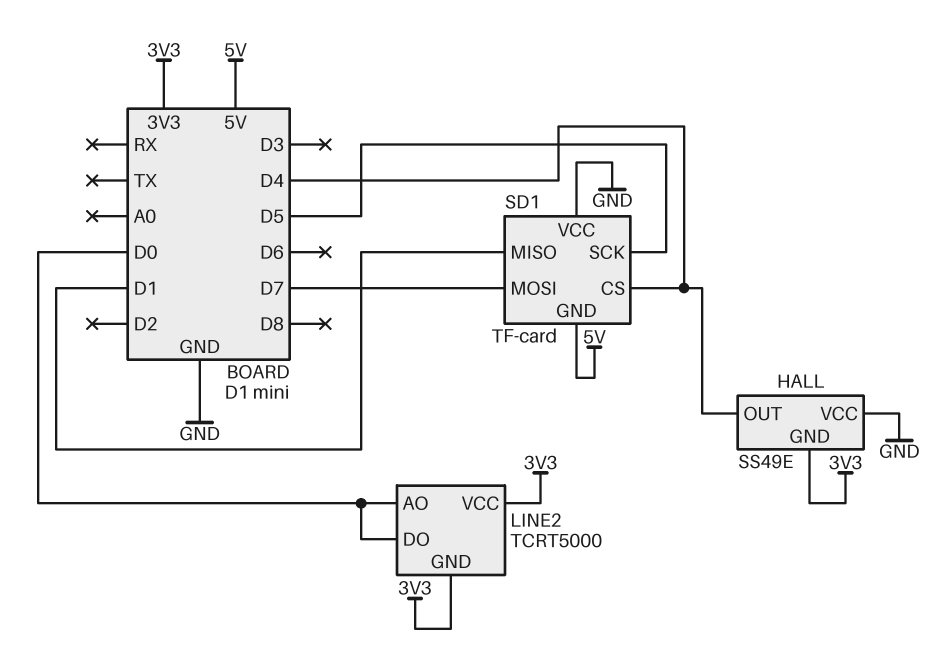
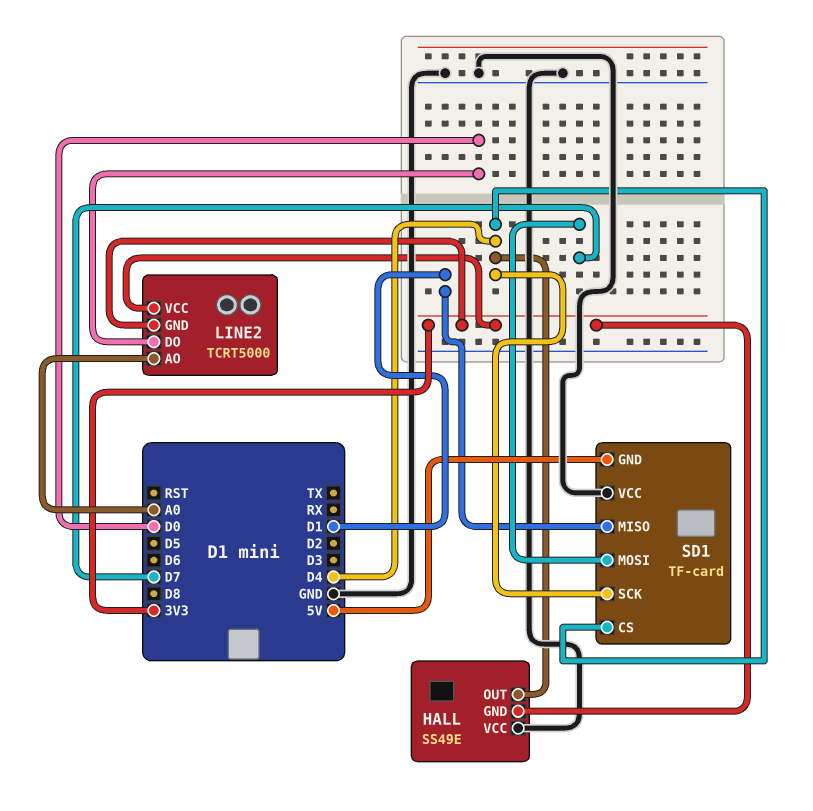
LINE2 pin AO: D0 -> A0
SD1 pin SCK: D5 -> D4

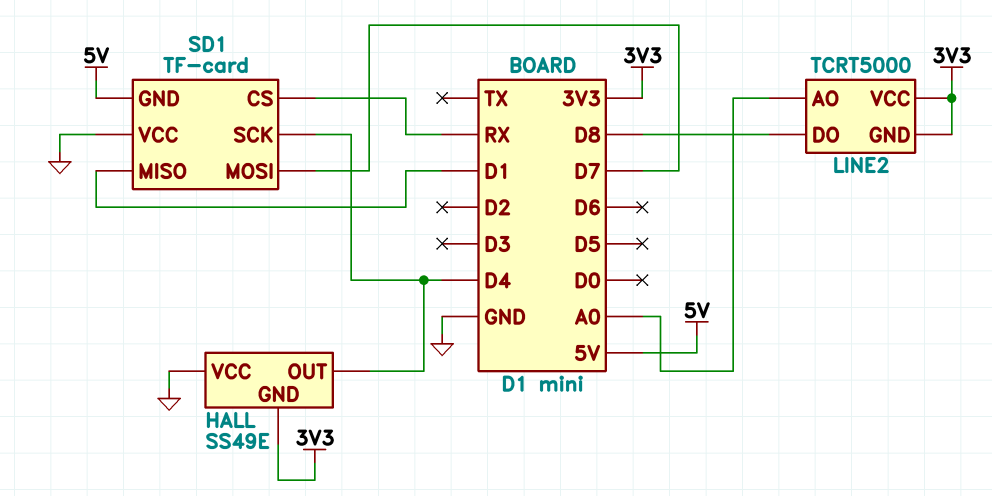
LINE2 pin DO: D0 -> D8
SD1 pin CS: D4 -> RX

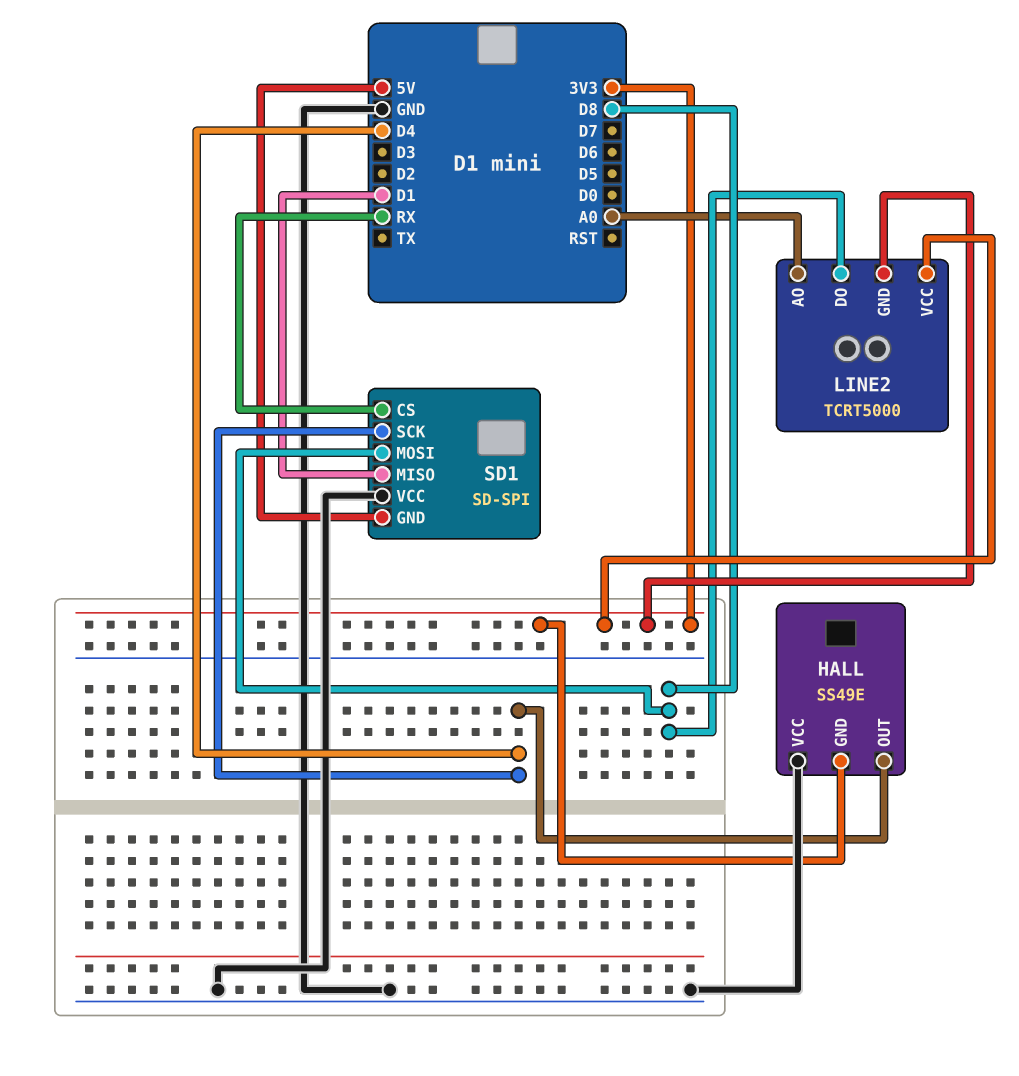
SD1: TF-card -> SD-SPI
SD1 pin MOSI: D7 -> D8

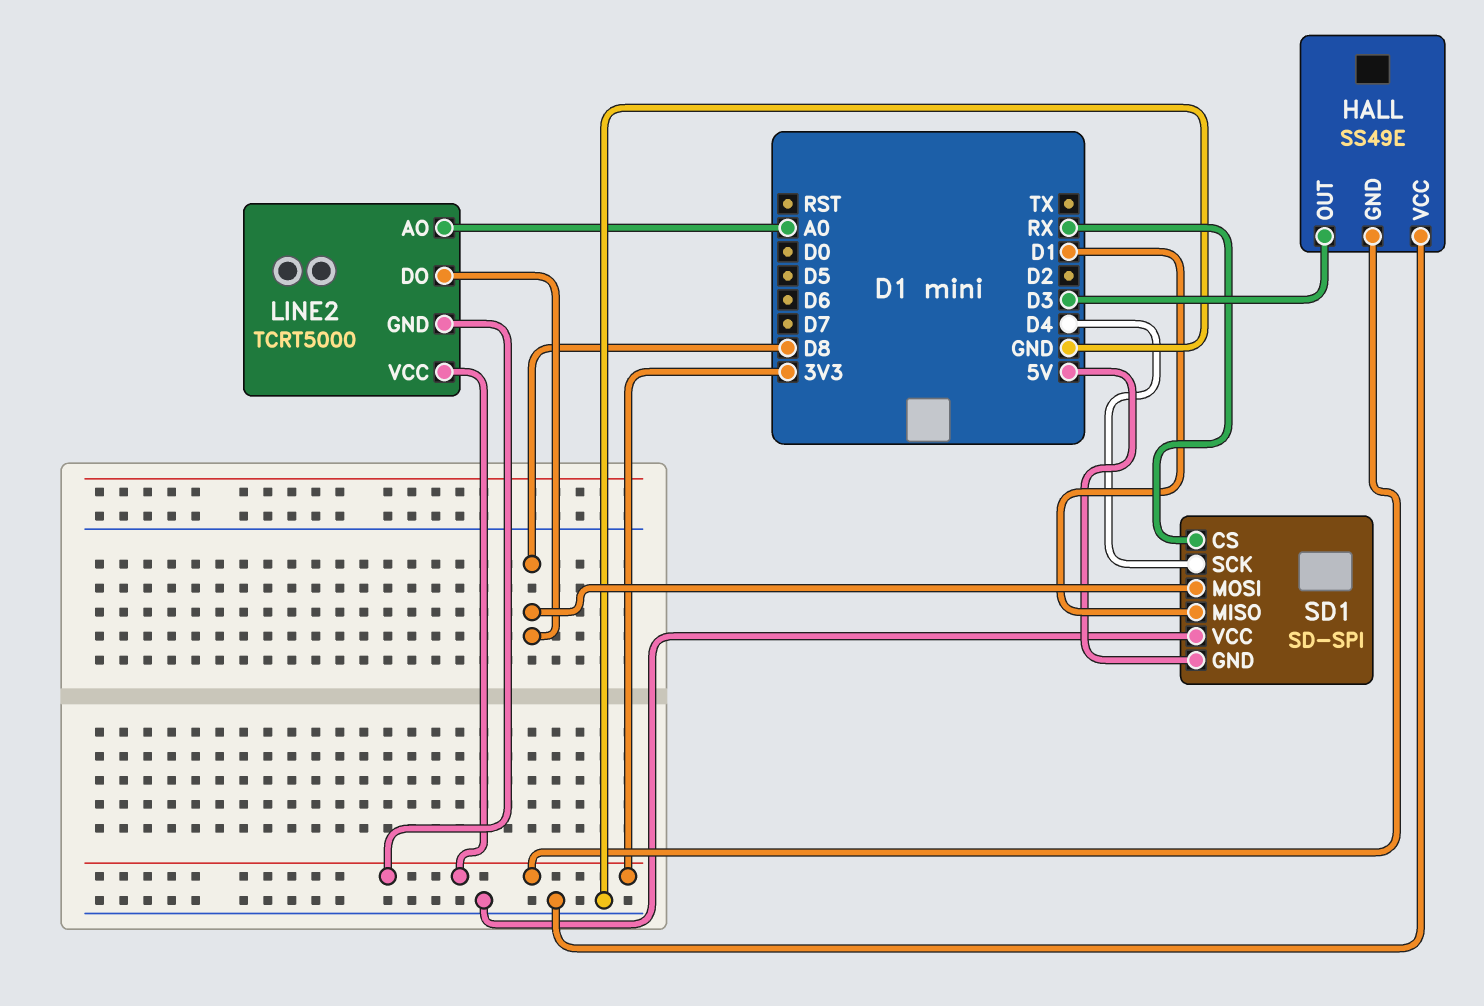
HALL pin OUT: D4 -> D3

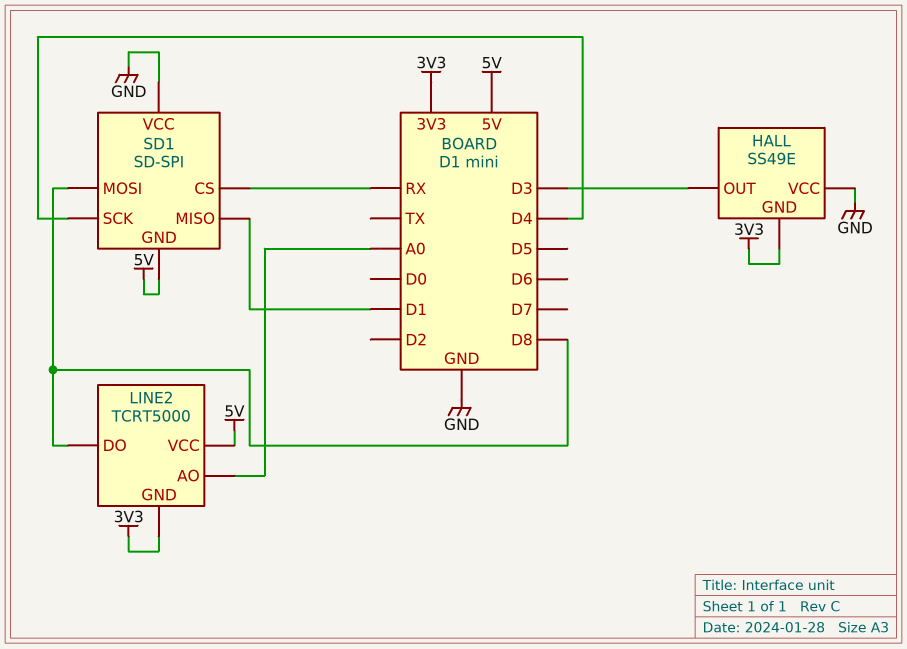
LINE2 pin VCC: 3V3 -> 5V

□ □ □ □ □

Problem details:
Reproduce exactly, and only, the lines from the one holding "SD1 pin SCK: D5 -> D4" through the final line of the entries. Do not include the pictures.

Final answer:
SD1 pin SCK: D5 -> D4

LINE2 pin DO: D0 -> D8
SD1 pin CS: D4 -> RX

SD1: TF-card -> SD-SPI
SD1 pin MOSI: D7 -> D8

HALL pin OUT: D4 -> D3

LINE2 pin VCC: 3V3 -> 5V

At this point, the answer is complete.